* TASK STATEMENT:
Everything in the records below should be printed exactly, except the pictures.

* RECORDS SUPPLIED:
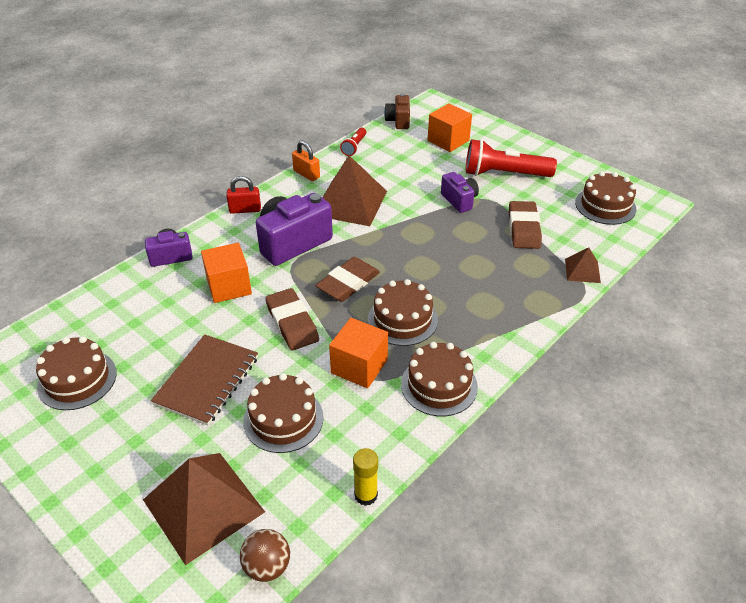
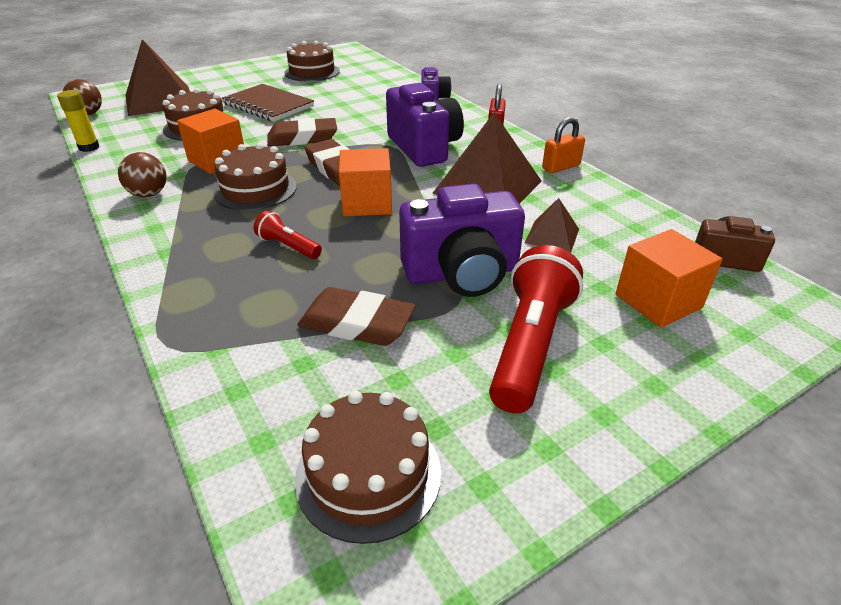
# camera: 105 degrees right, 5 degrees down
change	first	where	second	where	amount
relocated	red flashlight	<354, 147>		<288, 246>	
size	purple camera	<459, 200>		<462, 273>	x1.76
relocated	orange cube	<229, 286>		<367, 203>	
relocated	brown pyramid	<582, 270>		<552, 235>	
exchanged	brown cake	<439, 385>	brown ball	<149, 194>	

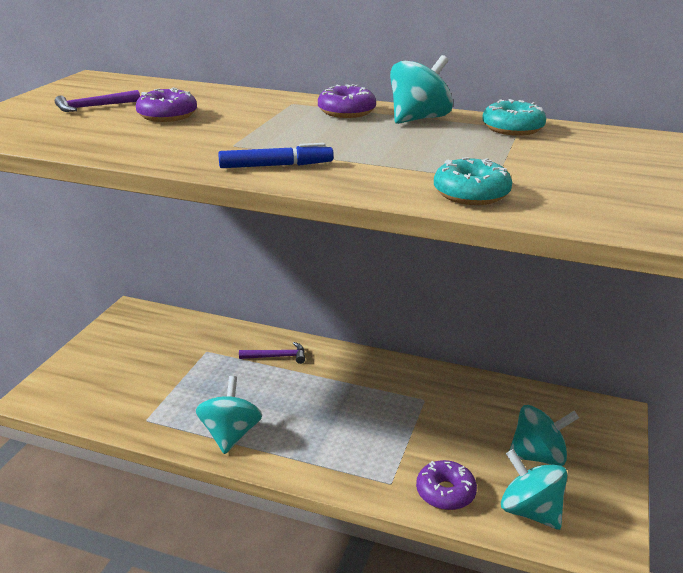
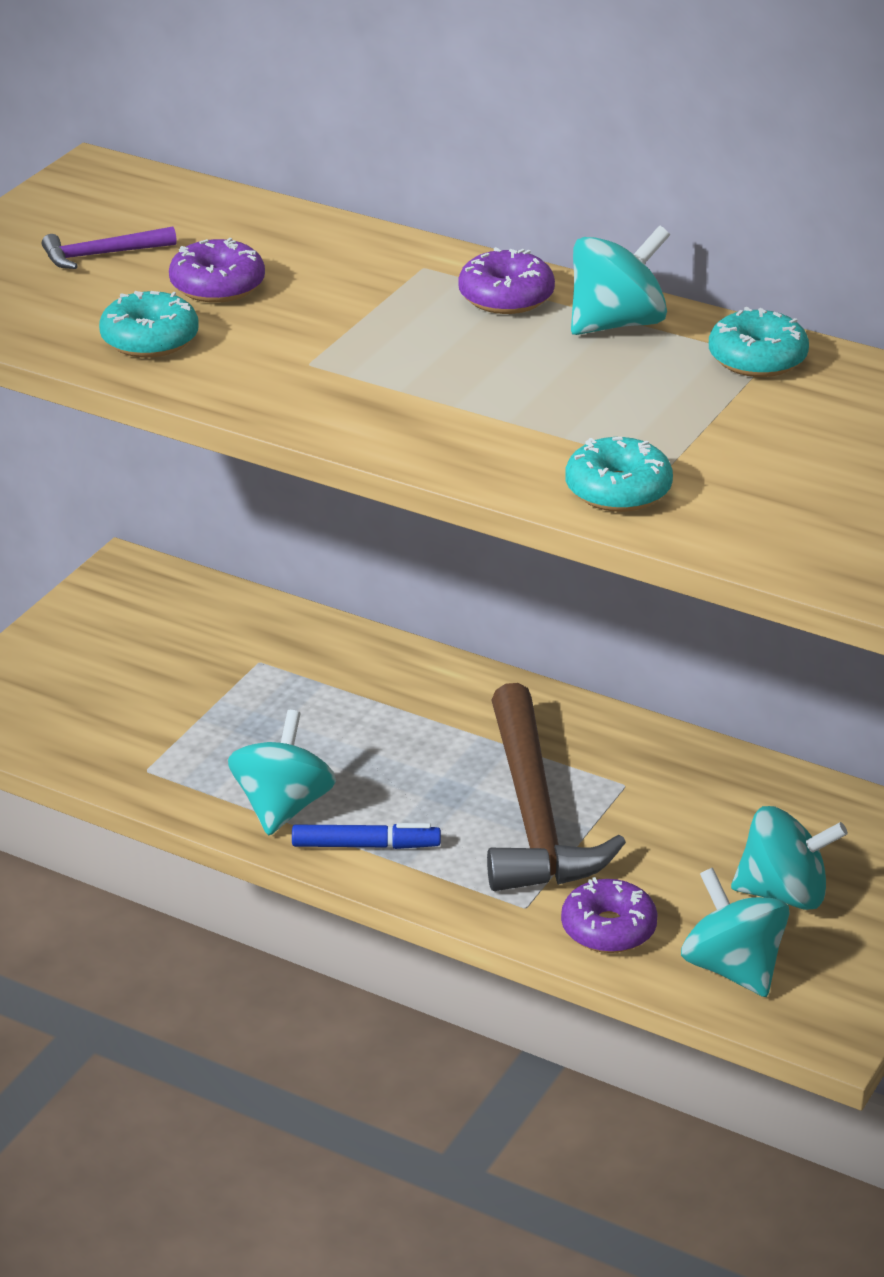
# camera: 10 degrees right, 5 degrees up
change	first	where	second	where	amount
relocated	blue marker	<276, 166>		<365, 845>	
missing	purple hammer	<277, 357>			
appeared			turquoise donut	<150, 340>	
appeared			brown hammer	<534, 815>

* SOLUTION TO THE EXERCISE:
# camera: 105 degrees right, 5 degrees down
change	first	where	second	where	amount
relocated	red flashlight	<354, 147>		<288, 246>	
size	purple camera	<459, 200>		<462, 273>	x1.76
relocated	orange cube	<229, 286>		<367, 203>	
relocated	brown pyramid	<582, 270>		<552, 235>	
exchanged	brown cake	<439, 385>	brown ball	<149, 194>	

# camera: 10 degrees right, 5 degrees up
change	first	where	second	where	amount
relocated	blue marker	<276, 166>		<365, 845>	
missing	purple hammer	<277, 357>			
appeared			turquoise donut	<150, 340>	
appeared			brown hammer	<534, 815>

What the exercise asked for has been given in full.